== RECORD EXTRACTS ==

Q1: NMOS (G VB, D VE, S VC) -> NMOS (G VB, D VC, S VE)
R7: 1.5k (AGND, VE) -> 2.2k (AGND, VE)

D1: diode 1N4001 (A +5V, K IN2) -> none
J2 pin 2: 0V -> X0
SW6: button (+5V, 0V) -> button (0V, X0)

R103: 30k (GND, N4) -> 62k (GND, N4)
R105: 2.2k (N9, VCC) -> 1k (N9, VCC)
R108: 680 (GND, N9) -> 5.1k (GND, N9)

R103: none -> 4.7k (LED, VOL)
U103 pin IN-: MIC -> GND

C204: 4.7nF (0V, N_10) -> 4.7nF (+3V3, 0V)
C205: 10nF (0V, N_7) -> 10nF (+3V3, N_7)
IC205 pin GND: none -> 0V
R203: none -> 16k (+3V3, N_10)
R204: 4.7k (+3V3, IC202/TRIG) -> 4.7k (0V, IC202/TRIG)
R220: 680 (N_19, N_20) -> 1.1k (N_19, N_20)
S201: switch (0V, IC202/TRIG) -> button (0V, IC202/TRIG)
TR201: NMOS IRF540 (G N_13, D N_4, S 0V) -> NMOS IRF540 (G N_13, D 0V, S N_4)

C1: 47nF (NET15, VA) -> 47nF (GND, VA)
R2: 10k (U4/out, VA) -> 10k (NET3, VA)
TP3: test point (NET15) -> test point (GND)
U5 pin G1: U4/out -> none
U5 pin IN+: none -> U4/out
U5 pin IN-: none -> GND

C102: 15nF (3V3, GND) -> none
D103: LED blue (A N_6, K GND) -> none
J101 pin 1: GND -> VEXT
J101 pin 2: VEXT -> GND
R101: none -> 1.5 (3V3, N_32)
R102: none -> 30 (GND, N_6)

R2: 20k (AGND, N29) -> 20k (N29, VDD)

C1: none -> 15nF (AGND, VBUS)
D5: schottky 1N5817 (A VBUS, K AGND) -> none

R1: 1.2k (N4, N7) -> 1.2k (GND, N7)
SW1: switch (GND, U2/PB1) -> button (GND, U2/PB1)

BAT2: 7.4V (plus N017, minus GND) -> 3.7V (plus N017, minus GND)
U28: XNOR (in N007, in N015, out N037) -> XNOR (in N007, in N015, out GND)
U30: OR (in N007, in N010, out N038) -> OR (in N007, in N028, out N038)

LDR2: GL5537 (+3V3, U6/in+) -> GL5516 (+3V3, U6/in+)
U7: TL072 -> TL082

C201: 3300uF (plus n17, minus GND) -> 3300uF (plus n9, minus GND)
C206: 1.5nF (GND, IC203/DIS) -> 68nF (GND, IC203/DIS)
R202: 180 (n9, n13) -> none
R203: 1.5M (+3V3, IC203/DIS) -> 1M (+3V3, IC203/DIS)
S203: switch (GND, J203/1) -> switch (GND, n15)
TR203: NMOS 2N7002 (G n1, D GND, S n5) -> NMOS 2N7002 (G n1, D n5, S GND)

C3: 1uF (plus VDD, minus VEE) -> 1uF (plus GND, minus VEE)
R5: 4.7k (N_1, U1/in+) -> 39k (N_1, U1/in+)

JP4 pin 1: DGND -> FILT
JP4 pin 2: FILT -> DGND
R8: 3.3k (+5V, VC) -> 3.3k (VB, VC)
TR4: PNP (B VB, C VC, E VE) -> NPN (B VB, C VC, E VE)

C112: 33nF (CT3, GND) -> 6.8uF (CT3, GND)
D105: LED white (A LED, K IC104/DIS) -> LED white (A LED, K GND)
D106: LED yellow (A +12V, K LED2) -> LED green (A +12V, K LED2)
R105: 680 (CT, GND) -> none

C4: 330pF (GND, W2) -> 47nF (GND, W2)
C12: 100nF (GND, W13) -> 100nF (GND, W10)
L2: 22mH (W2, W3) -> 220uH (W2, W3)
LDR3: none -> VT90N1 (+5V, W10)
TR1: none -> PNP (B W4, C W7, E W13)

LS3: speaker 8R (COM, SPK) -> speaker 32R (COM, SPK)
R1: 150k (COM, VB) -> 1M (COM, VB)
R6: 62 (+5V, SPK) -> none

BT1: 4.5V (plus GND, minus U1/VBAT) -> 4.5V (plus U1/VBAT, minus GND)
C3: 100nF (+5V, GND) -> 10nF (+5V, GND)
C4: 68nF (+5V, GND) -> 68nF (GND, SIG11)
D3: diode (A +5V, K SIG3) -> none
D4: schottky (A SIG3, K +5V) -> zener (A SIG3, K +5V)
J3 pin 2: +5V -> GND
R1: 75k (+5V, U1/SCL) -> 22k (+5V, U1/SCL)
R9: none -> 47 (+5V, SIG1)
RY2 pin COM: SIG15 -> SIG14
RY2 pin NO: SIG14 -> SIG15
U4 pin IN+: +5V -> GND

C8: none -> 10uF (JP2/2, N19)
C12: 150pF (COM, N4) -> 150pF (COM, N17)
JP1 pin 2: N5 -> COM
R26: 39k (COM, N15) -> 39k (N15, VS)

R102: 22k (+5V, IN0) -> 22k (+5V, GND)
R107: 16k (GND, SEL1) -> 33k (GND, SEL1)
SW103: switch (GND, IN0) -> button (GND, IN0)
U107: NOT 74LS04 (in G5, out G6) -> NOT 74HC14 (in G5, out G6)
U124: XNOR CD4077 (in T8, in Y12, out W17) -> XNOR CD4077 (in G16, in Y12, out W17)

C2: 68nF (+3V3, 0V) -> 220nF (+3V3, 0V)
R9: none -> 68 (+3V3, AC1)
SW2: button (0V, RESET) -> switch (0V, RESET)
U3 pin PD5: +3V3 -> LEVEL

===

▶ TO DO
Write out all of the records once more, exactly.

▶ EXERCISE SOLUTION
Q1: NMOS (G VB, D VE, S VC) -> NMOS (G VB, D VC, S VE)
R7: 1.5k (AGND, VE) -> 2.2k (AGND, VE)

D1: diode 1N4001 (A +5V, K IN2) -> none
J2 pin 2: 0V -> X0
SW6: button (+5V, 0V) -> button (0V, X0)

R103: 30k (GND, N4) -> 62k (GND, N4)
R105: 2.2k (N9, VCC) -> 1k (N9, VCC)
R108: 680 (GND, N9) -> 5.1k (GND, N9)

R103: none -> 4.7k (LED, VOL)
U103 pin IN-: MIC -> GND

C204: 4.7nF (0V, N_10) -> 4.7nF (+3V3, 0V)
C205: 10nF (0V, N_7) -> 10nF (+3V3, N_7)
IC205 pin GND: none -> 0V
R203: none -> 16k (+3V3, N_10)
R204: 4.7k (+3V3, IC202/TRIG) -> 4.7k (0V, IC202/TRIG)
R220: 680 (N_19, N_20) -> 1.1k (N_19, N_20)
S201: switch (0V, IC202/TRIG) -> button (0V, IC202/TRIG)
TR201: NMOS IRF540 (G N_13, D N_4, S 0V) -> NMOS IRF540 (G N_13, D 0V, S N_4)

C1: 47nF (NET15, VA) -> 47nF (GND, VA)
R2: 10k (U4/out, VA) -> 10k (NET3, VA)
TP3: test point (NET15) -> test point (GND)
U5 pin G1: U4/out -> none
U5 pin IN+: none -> U4/out
U5 pin IN-: none -> GND

C102: 15nF (3V3, GND) -> none
D103: LED blue (A N_6, K GND) -> none
J101 pin 1: GND -> VEXT
J101 pin 2: VEXT -> GND
R101: none -> 1.5 (3V3, N_32)
R102: none -> 30 (GND, N_6)

R2: 20k (AGND, N29) -> 20k (N29, VDD)

C1: none -> 15nF (AGND, VBUS)
D5: schottky 1N5817 (A VBUS, K AGND) -> none

R1: 1.2k (N4, N7) -> 1.2k (GND, N7)
SW1: switch (GND, U2/PB1) -> button (GND, U2/PB1)

BAT2: 7.4V (plus N017, minus GND) -> 3.7V (plus N017, minus GND)
U28: XNOR (in N007, in N015, out N037) -> XNOR (in N007, in N015, out GND)
U30: OR (in N007, in N010, out N038) -> OR (in N007, in N028, out N038)

LDR2: GL5537 (+3V3, U6/in+) -> GL5516 (+3V3, U6/in+)
U7: TL072 -> TL082

C201: 3300uF (plus n17, minus GND) -> 3300uF (plus n9, minus GND)
C206: 1.5nF (GND, IC203/DIS) -> 68nF (GND, IC203/DIS)
R202: 180 (n9, n13) -> none
R203: 1.5M (+3V3, IC203/DIS) -> 1M (+3V3, IC203/DIS)
S203: switch (GND, J203/1) -> switch (GND, n15)
TR203: NMOS 2N7002 (G n1, D GND, S n5) -> NMOS 2N7002 (G n1, D n5, S GND)

C3: 1uF (plus VDD, minus VEE) -> 1uF (plus GND, minus VEE)
R5: 4.7k (N_1, U1/in+) -> 39k (N_1, U1/in+)

JP4 pin 1: DGND -> FILT
JP4 pin 2: FILT -> DGND
R8: 3.3k (+5V, VC) -> 3.3k (VB, VC)
TR4: PNP (B VB, C VC, E VE) -> NPN (B VB, C VC, E VE)

C112: 33nF (CT3, GND) -> 6.8uF (CT3, GND)
D105: LED white (A LED, K IC104/DIS) -> LED white (A LED, K GND)
D106: LED yellow (A +12V, K LED2) -> LED green (A +12V, K LED2)
R105: 680 (CT, GND) -> none

C4: 330pF (GND, W2) -> 47nF (GND, W2)
C12: 100nF (GND, W13) -> 100nF (GND, W10)
L2: 22mH (W2, W3) -> 220uH (W2, W3)
LDR3: none -> VT90N1 (+5V, W10)
TR1: none -> PNP (B W4, C W7, E W13)

LS3: speaker 8R (COM, SPK) -> speaker 32R (COM, SPK)
R1: 150k (COM, VB) -> 1M (COM, VB)
R6: 62 (+5V, SPK) -> none

BT1: 4.5V (plus GND, minus U1/VBAT) -> 4.5V (plus U1/VBAT, minus GND)
C3: 100nF (+5V, GND) -> 10nF (+5V, GND)
C4: 68nF (+5V, GND) -> 68nF (GND, SIG11)
D3: diode (A +5V, K SIG3) -> none
D4: schottky (A SIG3, K +5V) -> zener (A SIG3, K +5V)
J3 pin 2: +5V -> GND
R1: 75k (+5V, U1/SCL) -> 22k (+5V, U1/SCL)
R9: none -> 47 (+5V, SIG1)
RY2 pin COM: SIG15 -> SIG14
RY2 pin NO: SIG14 -> SIG15
U4 pin IN+: +5V -> GND

C8: none -> 10uF (JP2/2, N19)
C12: 150pF (COM, N4) -> 150pF (COM, N17)
JP1 pin 2: N5 -> COM
R26: 39k (COM, N15) -> 39k (N15, VS)

R102: 22k (+5V, IN0) -> 22k (+5V, GND)
R107: 16k (GND, SEL1) -> 33k (GND, SEL1)
SW103: switch (GND, IN0) -> button (GND, IN0)
U107: NOT 74LS04 (in G5, out G6) -> NOT 74HC14 (in G5, out G6)
U124: XNOR CD4077 (in T8, in Y12, out W17) -> XNOR CD4077 (in G16, in Y12, out W17)

C2: 68nF (+3V3, 0V) -> 220nF (+3V3, 0V)
R9: none -> 68 (+3V3, AC1)
SW2: button (0V, RESET) -> switch (0V, RESET)
U3 pin PD5: +3V3 -> LEVEL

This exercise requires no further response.